(TASK BRIEF) Reproduce the entire listing word for word.

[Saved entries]
+ + + +

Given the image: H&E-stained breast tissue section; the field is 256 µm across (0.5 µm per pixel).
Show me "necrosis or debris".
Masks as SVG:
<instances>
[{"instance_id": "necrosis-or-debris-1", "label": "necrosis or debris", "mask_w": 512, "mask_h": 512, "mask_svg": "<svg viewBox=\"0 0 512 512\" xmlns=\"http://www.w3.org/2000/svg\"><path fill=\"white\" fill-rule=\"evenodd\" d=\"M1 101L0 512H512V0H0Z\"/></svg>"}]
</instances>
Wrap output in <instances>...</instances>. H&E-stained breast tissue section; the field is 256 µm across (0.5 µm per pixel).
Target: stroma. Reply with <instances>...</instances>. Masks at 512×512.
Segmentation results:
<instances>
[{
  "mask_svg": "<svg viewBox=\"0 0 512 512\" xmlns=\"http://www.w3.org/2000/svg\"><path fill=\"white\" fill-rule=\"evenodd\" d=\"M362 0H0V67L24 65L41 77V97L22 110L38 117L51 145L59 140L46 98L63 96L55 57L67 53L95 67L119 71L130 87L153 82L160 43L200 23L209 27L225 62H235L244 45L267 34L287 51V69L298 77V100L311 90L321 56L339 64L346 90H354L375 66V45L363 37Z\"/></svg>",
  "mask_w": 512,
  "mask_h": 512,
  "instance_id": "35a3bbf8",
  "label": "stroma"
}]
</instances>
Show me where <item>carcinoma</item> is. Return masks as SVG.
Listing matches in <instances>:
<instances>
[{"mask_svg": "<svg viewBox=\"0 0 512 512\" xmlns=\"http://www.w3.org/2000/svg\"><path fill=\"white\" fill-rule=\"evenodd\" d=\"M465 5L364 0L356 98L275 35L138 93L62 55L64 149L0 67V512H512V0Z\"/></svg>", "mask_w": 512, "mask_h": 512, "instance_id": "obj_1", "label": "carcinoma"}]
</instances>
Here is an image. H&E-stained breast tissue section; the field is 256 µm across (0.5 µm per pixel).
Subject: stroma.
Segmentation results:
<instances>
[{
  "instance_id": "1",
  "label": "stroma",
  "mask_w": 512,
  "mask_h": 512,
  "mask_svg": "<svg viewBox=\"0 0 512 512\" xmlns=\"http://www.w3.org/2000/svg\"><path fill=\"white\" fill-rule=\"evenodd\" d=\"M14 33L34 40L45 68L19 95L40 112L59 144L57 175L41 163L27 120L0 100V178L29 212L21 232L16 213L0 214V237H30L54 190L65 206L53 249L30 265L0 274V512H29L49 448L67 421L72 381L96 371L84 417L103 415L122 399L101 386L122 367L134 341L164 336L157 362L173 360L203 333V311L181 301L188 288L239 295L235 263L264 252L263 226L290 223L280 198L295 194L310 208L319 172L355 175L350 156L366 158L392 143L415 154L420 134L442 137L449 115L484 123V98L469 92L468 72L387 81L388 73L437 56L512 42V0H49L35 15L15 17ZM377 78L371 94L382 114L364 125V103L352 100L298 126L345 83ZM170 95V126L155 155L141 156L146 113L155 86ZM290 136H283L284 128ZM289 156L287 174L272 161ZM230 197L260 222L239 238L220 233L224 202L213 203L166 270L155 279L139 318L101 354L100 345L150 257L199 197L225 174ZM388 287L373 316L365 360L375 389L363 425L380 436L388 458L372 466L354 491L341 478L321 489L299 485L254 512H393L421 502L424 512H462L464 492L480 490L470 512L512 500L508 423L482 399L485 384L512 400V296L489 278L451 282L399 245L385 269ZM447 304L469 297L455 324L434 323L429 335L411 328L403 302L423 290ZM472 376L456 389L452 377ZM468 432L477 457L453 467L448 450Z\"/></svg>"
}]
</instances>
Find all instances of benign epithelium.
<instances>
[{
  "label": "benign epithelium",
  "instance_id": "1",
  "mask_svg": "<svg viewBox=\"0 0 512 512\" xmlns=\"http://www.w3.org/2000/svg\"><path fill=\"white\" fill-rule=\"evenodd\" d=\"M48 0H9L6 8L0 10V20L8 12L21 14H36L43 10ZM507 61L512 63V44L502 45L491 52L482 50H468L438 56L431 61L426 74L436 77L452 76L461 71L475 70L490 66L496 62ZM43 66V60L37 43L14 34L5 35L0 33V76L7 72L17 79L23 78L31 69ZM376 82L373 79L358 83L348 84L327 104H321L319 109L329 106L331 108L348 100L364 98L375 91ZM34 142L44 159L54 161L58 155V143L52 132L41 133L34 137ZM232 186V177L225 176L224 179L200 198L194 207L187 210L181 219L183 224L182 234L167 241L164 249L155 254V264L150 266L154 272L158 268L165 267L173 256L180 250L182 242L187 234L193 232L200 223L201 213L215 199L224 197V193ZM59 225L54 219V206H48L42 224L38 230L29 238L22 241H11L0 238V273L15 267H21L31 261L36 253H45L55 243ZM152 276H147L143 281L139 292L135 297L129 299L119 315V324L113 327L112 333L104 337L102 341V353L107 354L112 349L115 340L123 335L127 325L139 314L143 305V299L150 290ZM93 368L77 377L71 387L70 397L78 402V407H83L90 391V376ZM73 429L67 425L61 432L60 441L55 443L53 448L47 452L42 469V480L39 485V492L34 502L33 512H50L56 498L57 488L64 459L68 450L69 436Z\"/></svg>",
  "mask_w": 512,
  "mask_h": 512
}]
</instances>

+ + + +

(RESPONSE TO THIS TASK)
Given the image: H&E-stained breast tissue section; the field is 256 µm across (0.5 µm per pixel).
Show me "necrosis or debris".
Masks as SVG:
<instances>
[{"instance_id": "necrosis-or-debris-1", "label": "necrosis or debris", "mask_w": 512, "mask_h": 512, "mask_svg": "<svg viewBox=\"0 0 512 512\" xmlns=\"http://www.w3.org/2000/svg\"><path fill=\"white\" fill-rule=\"evenodd\" d=\"M1 101L0 512H512V0H0Z\"/></svg>"}]
</instances>
Wrap output in <instances>...</instances>. H&E-stained breast tissue section; the field is 256 µm across (0.5 µm per pixel).
Target: stroma. Reply with <instances>...</instances>. Masks at 512×512.
Segmentation results:
<instances>
[{
  "mask_svg": "<svg viewBox=\"0 0 512 512\" xmlns=\"http://www.w3.org/2000/svg\"><path fill=\"white\" fill-rule=\"evenodd\" d=\"M362 0H0V67L24 65L41 77V97L22 110L38 117L51 145L59 140L46 98L63 96L55 57L67 53L95 67L119 71L130 87L153 82L160 43L200 23L209 27L225 62H235L244 45L267 34L287 51V69L298 77V100L311 90L321 56L339 64L346 90H354L375 66V45L363 37Z\"/></svg>",
  "mask_w": 512,
  "mask_h": 512,
  "instance_id": "35a3bbf8",
  "label": "stroma"
}]
</instances>
Show me where <item>carcinoma</item> is. Return masks as SVG.
Listing matches in <instances>:
<instances>
[{"mask_svg": "<svg viewBox=\"0 0 512 512\" xmlns=\"http://www.w3.org/2000/svg\"><path fill=\"white\" fill-rule=\"evenodd\" d=\"M465 5L364 0L356 98L275 35L138 93L62 55L64 149L0 67V512H512V0Z\"/></svg>", "mask_w": 512, "mask_h": 512, "instance_id": "obj_1", "label": "carcinoma"}]
</instances>
Here is an image. H&E-stained breast tissue section; the field is 256 µm across (0.5 µm per pixel).
Subject: stroma.
Segmentation results:
<instances>
[{
  "instance_id": "1",
  "label": "stroma",
  "mask_w": 512,
  "mask_h": 512,
  "mask_svg": "<svg viewBox=\"0 0 512 512\" xmlns=\"http://www.w3.org/2000/svg\"><path fill=\"white\" fill-rule=\"evenodd\" d=\"M14 33L34 40L45 68L19 95L40 112L59 144L57 175L41 163L27 120L0 100V178L29 212L21 232L16 213L0 214V237H30L54 190L65 206L53 249L30 265L0 274V512H29L49 448L67 421L72 381L96 371L84 417L103 415L122 399L101 386L122 367L134 341L164 336L157 362L173 360L203 333V311L181 301L188 288L239 295L235 263L264 252L263 226L290 223L280 198L295 194L310 208L319 172L355 175L350 156L366 158L392 143L415 154L420 134L442 137L449 115L484 123V98L469 92L468 72L387 81L388 73L437 56L512 42V0H49L35 15L15 17ZM377 78L371 94L382 114L364 125V103L352 100L298 126L345 83ZM170 95V126L155 155L141 156L146 113L155 86ZM290 136H283L284 128ZM289 156L287 174L272 161ZM230 197L260 222L239 238L220 233L224 202L213 203L166 270L155 279L139 318L101 354L100 345L150 257L199 197L225 174ZM388 287L373 316L365 360L375 389L363 425L380 436L388 458L372 466L354 491L341 478L321 489L299 485L254 512H393L421 502L424 512H462L464 492L480 490L470 512L512 500L508 423L482 399L485 384L512 400V296L489 278L451 282L399 245L385 269ZM447 304L469 297L455 324L434 323L429 335L411 328L403 302L423 290ZM472 376L456 389L452 377ZM468 432L477 457L453 467L448 450Z\"/></svg>"
}]
</instances>
Find all instances of benign epithelium.
<instances>
[{
  "label": "benign epithelium",
  "instance_id": "1",
  "mask_svg": "<svg viewBox=\"0 0 512 512\" xmlns=\"http://www.w3.org/2000/svg\"><path fill=\"white\" fill-rule=\"evenodd\" d=\"M48 0H9L6 8L0 10V20L8 12L21 14H36L43 10ZM507 61L512 63V44L502 45L491 52L482 50H468L438 56L431 61L426 74L436 77L452 76L461 71L475 70L490 66L496 62ZM43 66V60L37 43L14 34L5 35L0 33V76L7 72L17 79L23 78L31 69ZM376 82L373 79L358 83L348 84L327 104H321L319 109L329 106L331 108L348 100L364 98L375 91ZM34 142L44 159L54 161L58 155V143L52 132L41 133L34 137ZM232 186V177L225 176L224 179L200 198L194 207L187 210L181 219L183 224L182 234L167 241L164 249L155 254V264L150 266L154 272L158 268L165 267L173 256L180 250L182 242L187 234L193 232L200 223L201 213L215 199L224 197V193ZM59 225L54 219V206H48L42 224L38 230L29 238L22 241H11L0 238V273L15 267H21L31 261L36 253H45L55 243ZM152 276H147L143 281L139 292L135 297L129 299L119 315V324L113 327L112 333L104 337L102 341V353L107 354L112 349L115 340L123 335L127 325L139 314L143 305V299L150 290ZM93 368L77 377L71 387L70 397L78 402V407H83L90 391V376ZM73 429L67 425L61 432L60 441L55 443L53 448L47 452L42 469V480L39 485V492L34 502L33 512H50L56 498L57 488L64 459L68 450L69 436Z\"/></svg>",
  "mask_w": 512,
  "mask_h": 512
}]
</instances>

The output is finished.